### [Goal of the exercise]
From the entries below, return only the lines starting at the one that contains "(546, 238) = (653, 205): green" and ending at the one that contains "(348, 448) = (98, 465): red", exactly as they stand.

### [Spatial reasoning data]

━━━━━━━━━━━━━━━━━━━━━━━━━━━━━━

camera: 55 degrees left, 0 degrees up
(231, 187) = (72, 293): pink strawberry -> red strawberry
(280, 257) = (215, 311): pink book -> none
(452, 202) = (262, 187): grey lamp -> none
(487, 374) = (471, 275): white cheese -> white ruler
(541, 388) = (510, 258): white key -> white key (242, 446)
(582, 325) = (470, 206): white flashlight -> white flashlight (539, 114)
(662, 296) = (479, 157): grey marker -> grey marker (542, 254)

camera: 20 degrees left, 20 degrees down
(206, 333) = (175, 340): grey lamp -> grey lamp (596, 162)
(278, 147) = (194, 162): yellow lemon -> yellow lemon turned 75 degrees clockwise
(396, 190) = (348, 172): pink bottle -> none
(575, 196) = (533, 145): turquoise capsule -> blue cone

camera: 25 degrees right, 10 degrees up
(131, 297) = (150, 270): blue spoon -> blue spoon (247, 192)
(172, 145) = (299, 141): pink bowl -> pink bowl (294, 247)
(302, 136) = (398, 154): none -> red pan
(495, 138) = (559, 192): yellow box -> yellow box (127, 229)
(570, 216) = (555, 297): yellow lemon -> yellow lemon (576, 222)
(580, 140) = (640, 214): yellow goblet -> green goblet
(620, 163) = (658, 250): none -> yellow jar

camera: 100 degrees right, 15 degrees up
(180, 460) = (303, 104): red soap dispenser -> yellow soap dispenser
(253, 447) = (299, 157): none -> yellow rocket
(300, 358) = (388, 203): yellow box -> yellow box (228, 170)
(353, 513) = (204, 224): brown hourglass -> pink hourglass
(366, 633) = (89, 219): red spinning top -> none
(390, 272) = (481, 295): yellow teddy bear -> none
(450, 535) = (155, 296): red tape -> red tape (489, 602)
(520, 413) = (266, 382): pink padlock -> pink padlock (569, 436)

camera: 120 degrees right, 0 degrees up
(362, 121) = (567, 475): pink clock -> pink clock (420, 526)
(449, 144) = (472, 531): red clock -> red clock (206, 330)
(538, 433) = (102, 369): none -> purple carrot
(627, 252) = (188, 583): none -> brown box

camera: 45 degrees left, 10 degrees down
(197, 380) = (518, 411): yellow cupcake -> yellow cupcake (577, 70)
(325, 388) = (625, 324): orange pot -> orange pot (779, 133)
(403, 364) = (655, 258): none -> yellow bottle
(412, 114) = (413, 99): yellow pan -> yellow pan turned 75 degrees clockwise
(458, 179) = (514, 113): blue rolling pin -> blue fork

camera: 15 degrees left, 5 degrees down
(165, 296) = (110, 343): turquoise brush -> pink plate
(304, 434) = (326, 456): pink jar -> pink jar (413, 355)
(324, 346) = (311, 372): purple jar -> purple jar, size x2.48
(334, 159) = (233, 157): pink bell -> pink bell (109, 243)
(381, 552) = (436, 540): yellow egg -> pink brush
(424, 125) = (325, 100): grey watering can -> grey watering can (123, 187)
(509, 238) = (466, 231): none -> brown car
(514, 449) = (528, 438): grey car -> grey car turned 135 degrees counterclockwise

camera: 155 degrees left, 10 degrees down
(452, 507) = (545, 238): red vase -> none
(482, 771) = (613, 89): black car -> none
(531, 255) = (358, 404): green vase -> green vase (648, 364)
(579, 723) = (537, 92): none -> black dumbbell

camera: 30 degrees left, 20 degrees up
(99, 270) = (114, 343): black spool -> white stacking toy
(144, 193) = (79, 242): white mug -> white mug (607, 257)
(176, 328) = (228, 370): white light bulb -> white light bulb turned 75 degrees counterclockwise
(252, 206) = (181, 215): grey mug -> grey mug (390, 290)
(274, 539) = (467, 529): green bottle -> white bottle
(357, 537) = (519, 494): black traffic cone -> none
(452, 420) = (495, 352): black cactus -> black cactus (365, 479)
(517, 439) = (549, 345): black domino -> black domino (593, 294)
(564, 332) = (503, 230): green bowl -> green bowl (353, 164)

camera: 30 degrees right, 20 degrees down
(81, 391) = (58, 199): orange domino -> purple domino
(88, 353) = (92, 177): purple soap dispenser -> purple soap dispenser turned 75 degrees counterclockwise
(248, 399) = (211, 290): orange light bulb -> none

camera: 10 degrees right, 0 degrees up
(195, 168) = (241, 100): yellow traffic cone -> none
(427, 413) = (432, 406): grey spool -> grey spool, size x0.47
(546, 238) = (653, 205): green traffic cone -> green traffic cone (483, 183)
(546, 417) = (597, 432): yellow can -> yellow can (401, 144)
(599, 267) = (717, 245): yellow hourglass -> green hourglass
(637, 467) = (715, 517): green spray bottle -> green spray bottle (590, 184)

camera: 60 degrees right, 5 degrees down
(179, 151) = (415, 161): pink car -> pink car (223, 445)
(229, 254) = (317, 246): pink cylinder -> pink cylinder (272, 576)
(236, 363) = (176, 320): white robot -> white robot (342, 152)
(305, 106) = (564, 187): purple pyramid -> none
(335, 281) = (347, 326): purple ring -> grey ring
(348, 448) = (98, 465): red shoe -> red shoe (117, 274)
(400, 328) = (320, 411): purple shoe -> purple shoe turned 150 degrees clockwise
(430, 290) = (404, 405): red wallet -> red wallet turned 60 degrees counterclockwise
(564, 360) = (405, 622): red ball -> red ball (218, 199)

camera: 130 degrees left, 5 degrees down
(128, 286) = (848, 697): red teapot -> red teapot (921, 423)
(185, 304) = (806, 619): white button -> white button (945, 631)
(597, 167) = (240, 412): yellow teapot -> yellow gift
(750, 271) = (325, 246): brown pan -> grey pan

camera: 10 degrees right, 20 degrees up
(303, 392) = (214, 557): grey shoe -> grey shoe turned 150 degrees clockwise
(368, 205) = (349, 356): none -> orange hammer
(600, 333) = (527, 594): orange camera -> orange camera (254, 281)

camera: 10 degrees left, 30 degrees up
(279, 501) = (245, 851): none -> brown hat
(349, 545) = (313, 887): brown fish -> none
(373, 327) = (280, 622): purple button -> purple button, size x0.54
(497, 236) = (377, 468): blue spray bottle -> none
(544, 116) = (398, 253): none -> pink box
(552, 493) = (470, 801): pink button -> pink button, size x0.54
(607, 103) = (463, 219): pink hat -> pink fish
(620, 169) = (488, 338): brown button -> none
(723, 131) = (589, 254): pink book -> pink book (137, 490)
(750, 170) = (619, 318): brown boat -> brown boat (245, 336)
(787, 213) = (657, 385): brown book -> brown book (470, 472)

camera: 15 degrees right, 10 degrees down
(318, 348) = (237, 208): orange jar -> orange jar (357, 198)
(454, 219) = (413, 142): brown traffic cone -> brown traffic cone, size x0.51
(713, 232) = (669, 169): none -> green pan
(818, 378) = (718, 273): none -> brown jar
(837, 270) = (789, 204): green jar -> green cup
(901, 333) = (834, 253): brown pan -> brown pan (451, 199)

━━━━━━━━━━━━━━━━━━━━━━━━━━━━━━

### [Exercise output]
(546, 238) = (653, 205): green traffic cone -> green traffic cone (483, 183)
(546, 417) = (597, 432): yellow can -> yellow can (401, 144)
(599, 267) = (717, 245): yellow hourglass -> green hourglass
(637, 467) = (715, 517): green spray bottle -> green spray bottle (590, 184)

camera: 60 degrees right, 5 degrees down
(179, 151) = (415, 161): pink car -> pink car (223, 445)
(229, 254) = (317, 246): pink cylinder -> pink cylinder (272, 576)
(236, 363) = (176, 320): white robot -> white robot (342, 152)
(305, 106) = (564, 187): purple pyramid -> none
(335, 281) = (347, 326): purple ring -> grey ring
(348, 448) = (98, 465): red shoe -> red shoe (117, 274)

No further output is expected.